PROVIDED RECORDS:

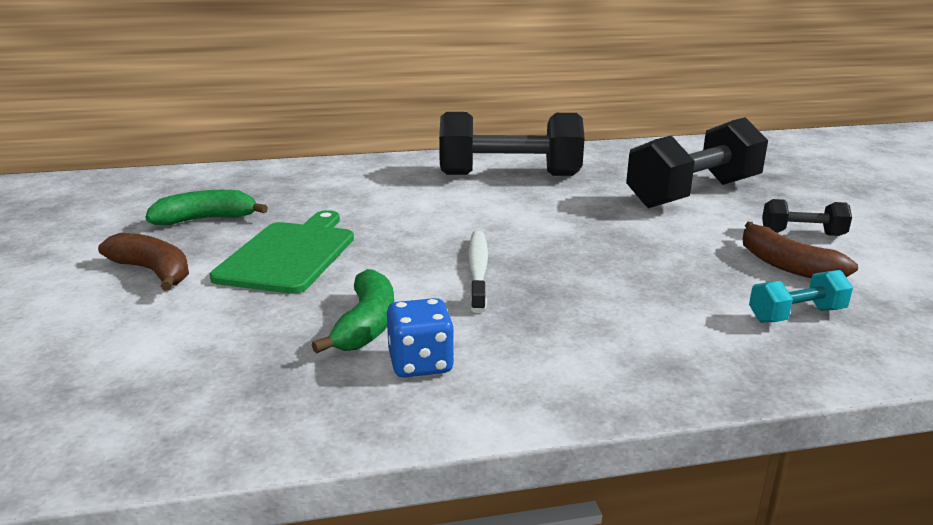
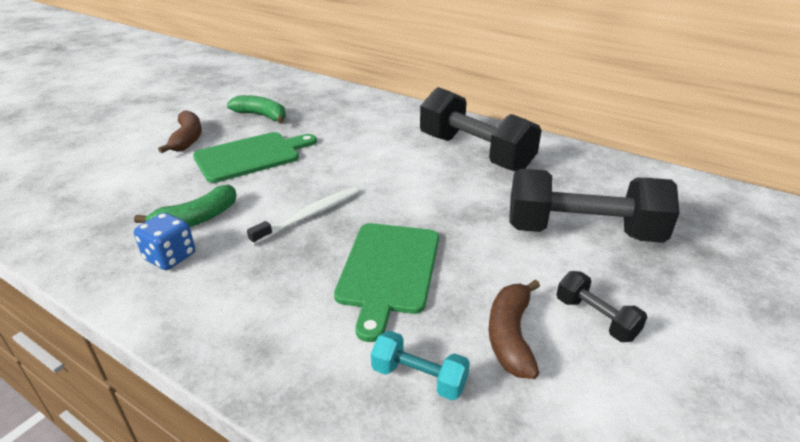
camera: 45 degrees right, 10 degrees up
(633, 272) = (388, 271): none -> green cutting board

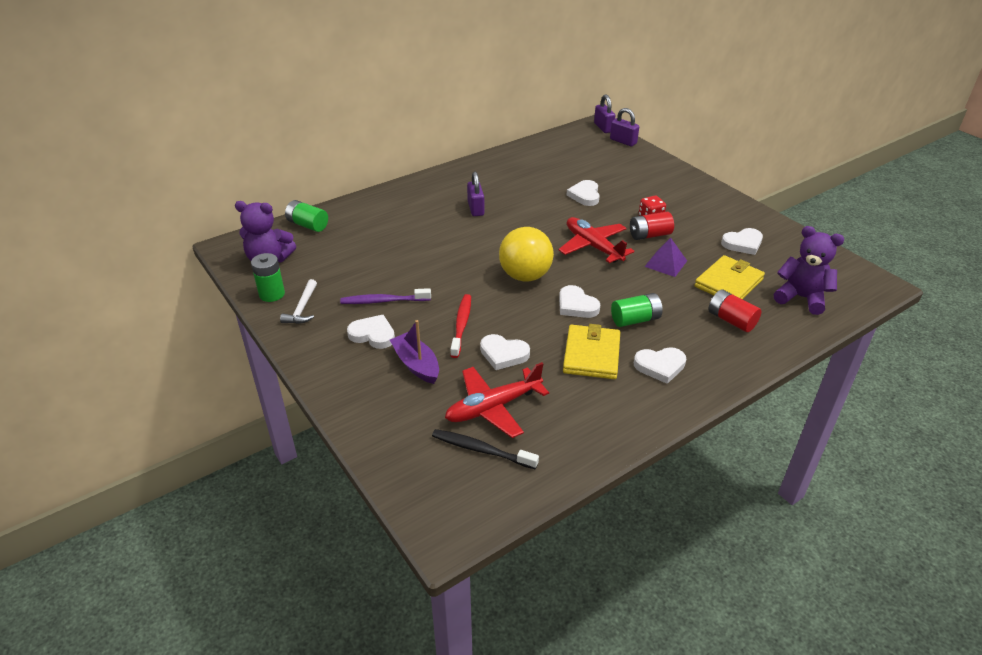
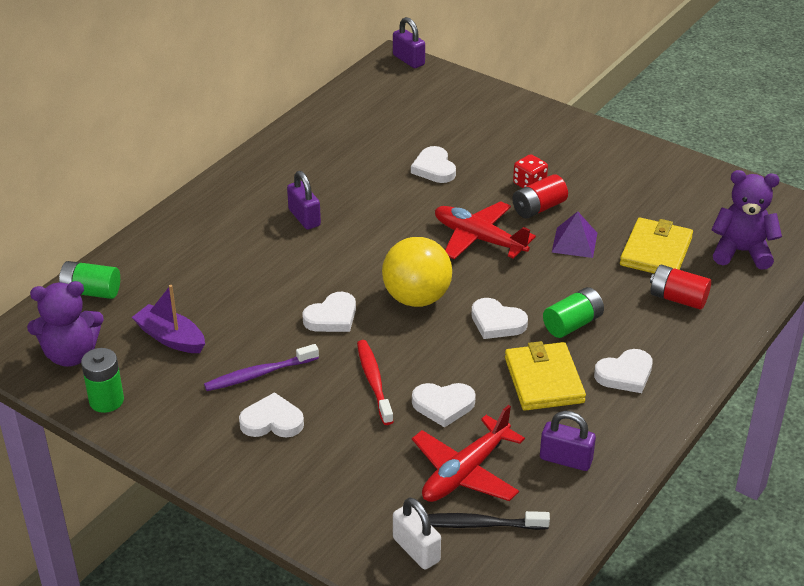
camera: 20 degrees left, 0 degrees up
(302, 308) = (160, 410): white hammer -> none
(416, 364) = (347, 445): purple boat -> purple boat (171, 338)
(422, 456) = (416, 550): none -> white padlock
(623, 141) = (444, 77): purple padlock -> purple padlock (566, 459)
(743, 244) = (651, 195): white heart -> white heart (332, 317)

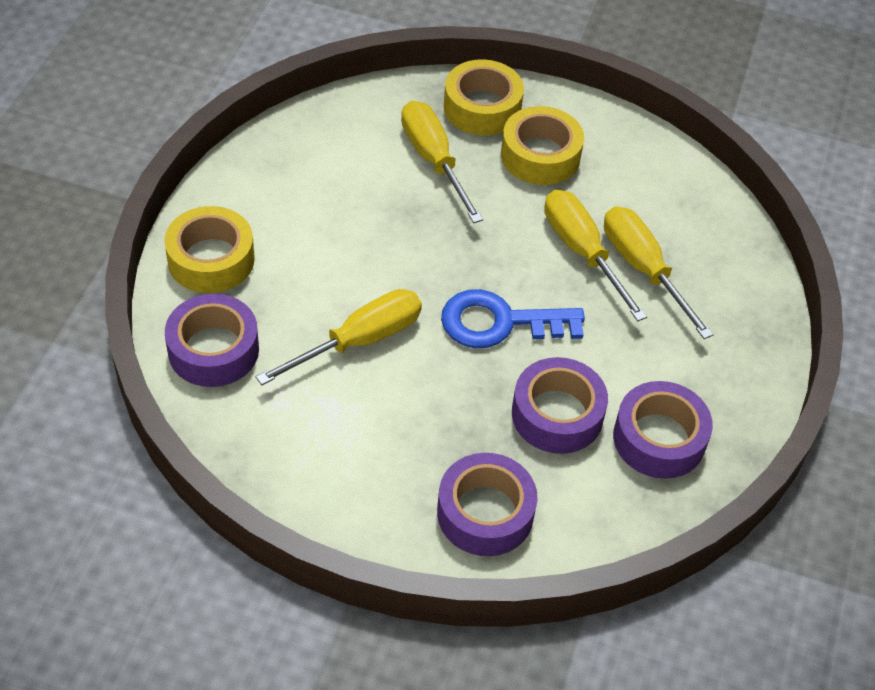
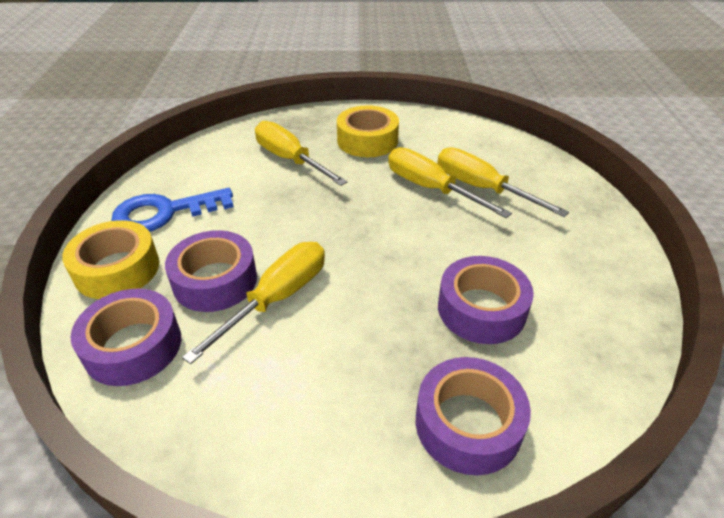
camera: 15 degrees left, 10 degrees down
(482, 108) = (312, 124): yellow tape -> none
(500, 322) = (394, 251): blue key -> blue key (164, 213)
(659, 438) = (577, 303): purple tape -> purple tape (215, 280)

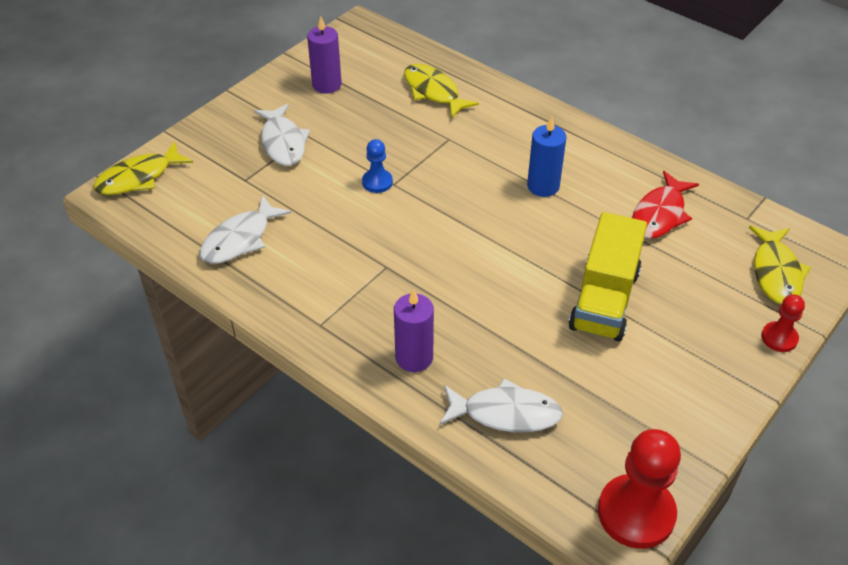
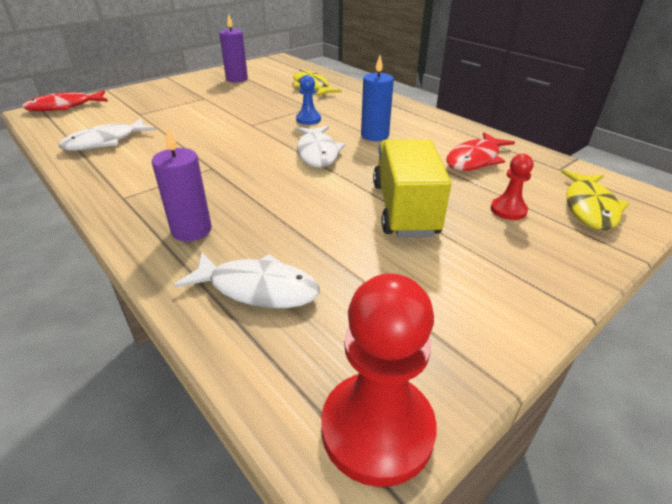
camera: 10 degrees right, 10 degrees down
(139, 178) = (64, 107): yellow fish -> red fish
(283, 142) = (184, 100): white fish -> white fish (317, 153)
(377, 182) = (239, 123): blue pawn -> blue pawn (308, 119)
(604, 299) = (404, 209): yellow truck -> yellow truck turned 150 degrees clockwise
(779, 338) = (594, 259): red pawn -> red pawn (508, 210)

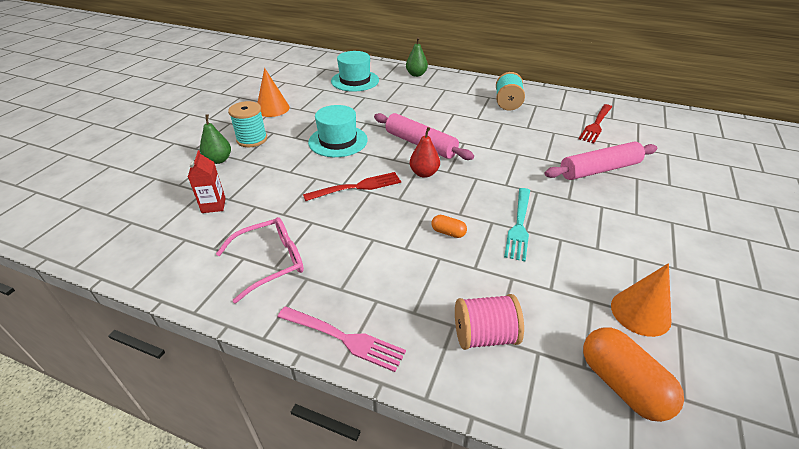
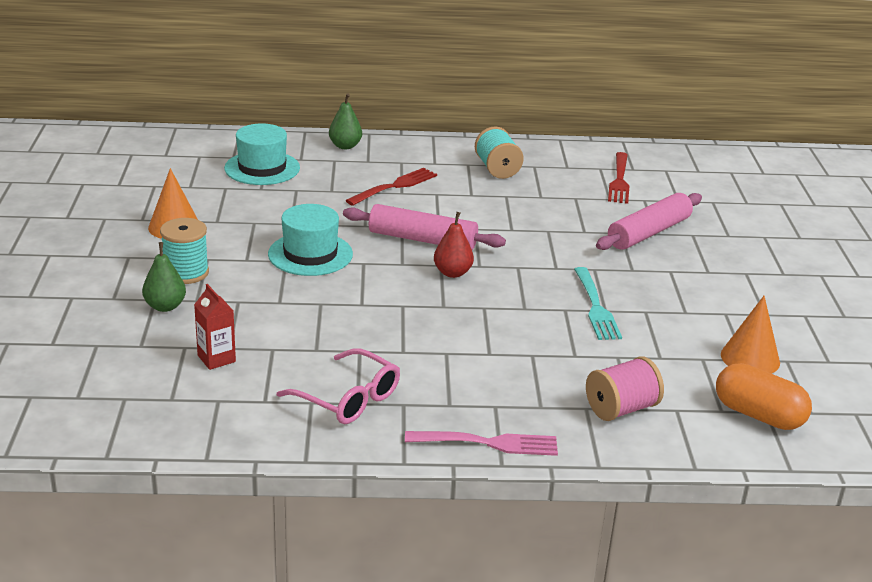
camera: 25 degrees left, 10 degrees down
(271, 262) = (348, 399): pink glasses -> pink glasses turned 90 degrees clockwise
(356, 187) = (382, 304): red fork -> red fork (394, 186)
(448, 232) = (525, 329): orange capsule -> none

WORK TASK: Find where the line with "(416, 364) = (347, 445): purple" sits in the material above and where the line with "(356, 187) = (382, 304): red" sits. Set down exactly the lines from the first to the second, both included and nothing else, without pictures.

TASK RESULT:
(416, 364) = (347, 445): purple boat -> purple boat (171, 338)
(422, 456) = (416, 550): none -> white padlock
(623, 141) = (444, 77): purple padlock -> purple padlock (566, 459)
(743, 244) = (651, 195): white heart -> white heart (332, 317)

camera: 15 degrees left, 10 degrees down
(482, 108) = (312, 124): yellow tape -> none
(500, 322) = (394, 251): blue key -> blue key (164, 213)
(659, 438) = (577, 303): purple tape -> purple tape (215, 280)

camera: 10 degrees right, 10 degrees down
(139, 178) = (64, 107): yellow fish -> red fish
(283, 142) = (184, 100): white fish -> white fish (317, 153)
(377, 182) = (239, 123): blue pawn -> blue pawn (308, 119)
(604, 299) = (404, 209): yellow truck -> yellow truck turned 150 degrees clockwise
(779, 338) = (594, 259): red pawn -> red pawn (508, 210)

camera: 25 degrees left, 10 degrees down
(271, 262) = (348, 399): pink glasses -> pink glasses turned 90 degrees clockwise
(356, 187) = (382, 304): red fork -> red fork (394, 186)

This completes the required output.